ASSIGNMENT:
The answer must reproduce all of the data below exactly and contain no images.

### DATA SHOWN

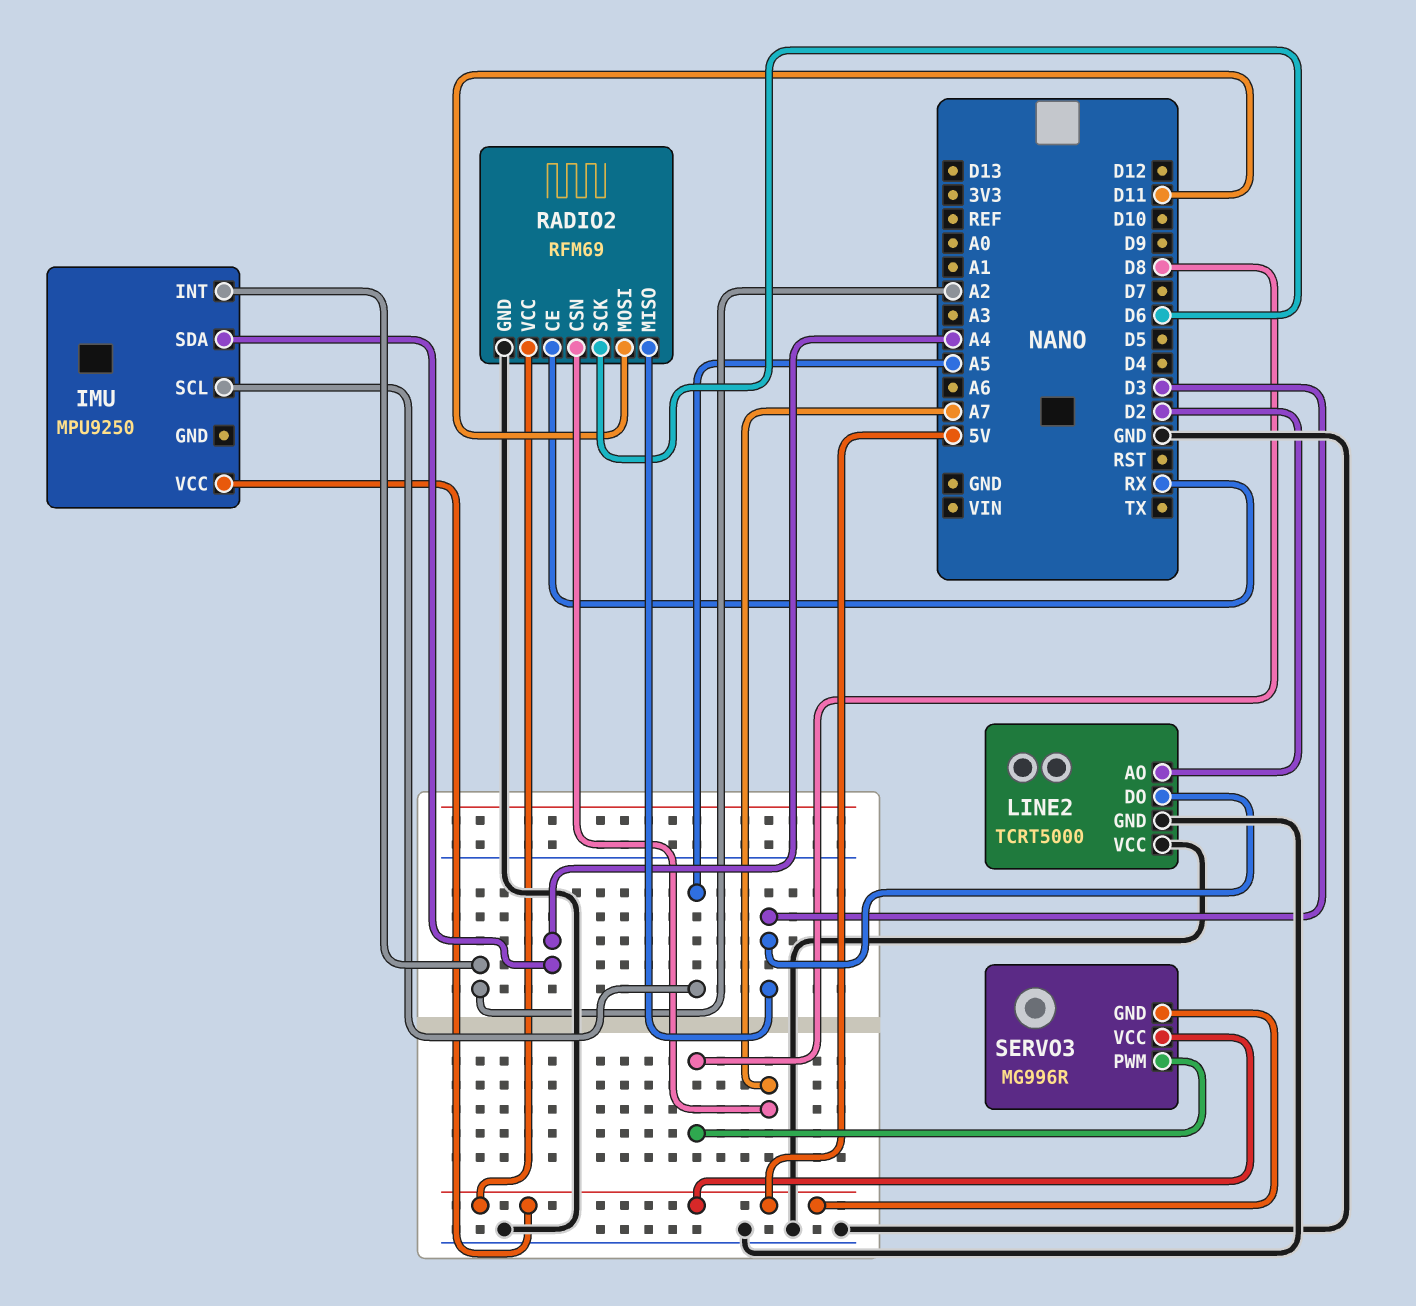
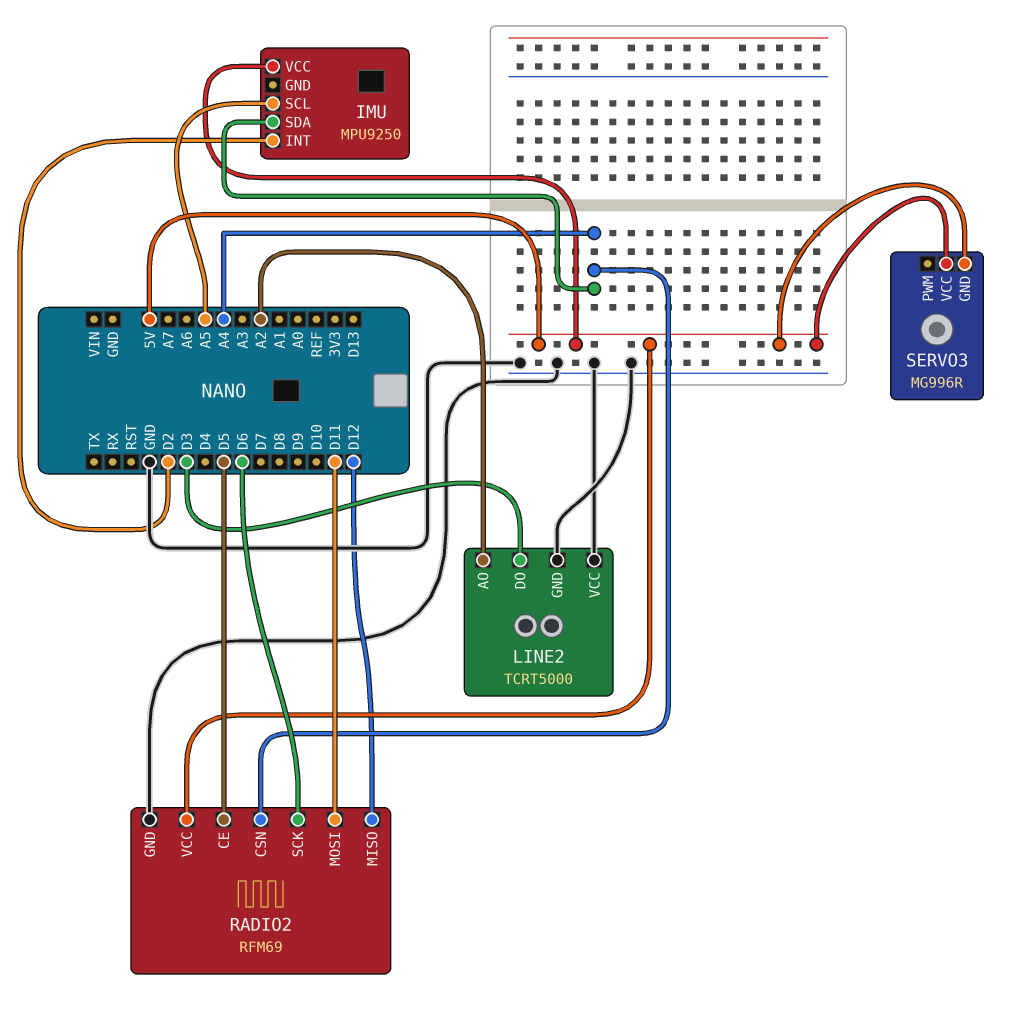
IMU pin INT: A2 -> D2
LINE2 pin AO: D2 -> A2
RADIO2 pin CE: RX -> D5
RADIO2 pin CSN: A7 -> A4
RADIO2 pin MISO: D3 -> D12
SERVO3 pin PWM: D8 -> none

######

RESPONSE AREA:
IMU pin INT: A2 -> D2
LINE2 pin AO: D2 -> A2
RADIO2 pin CE: RX -> D5
RADIO2 pin CSN: A7 -> A4
RADIO2 pin MISO: D3 -> D12
SERVO3 pin PWM: D8 -> none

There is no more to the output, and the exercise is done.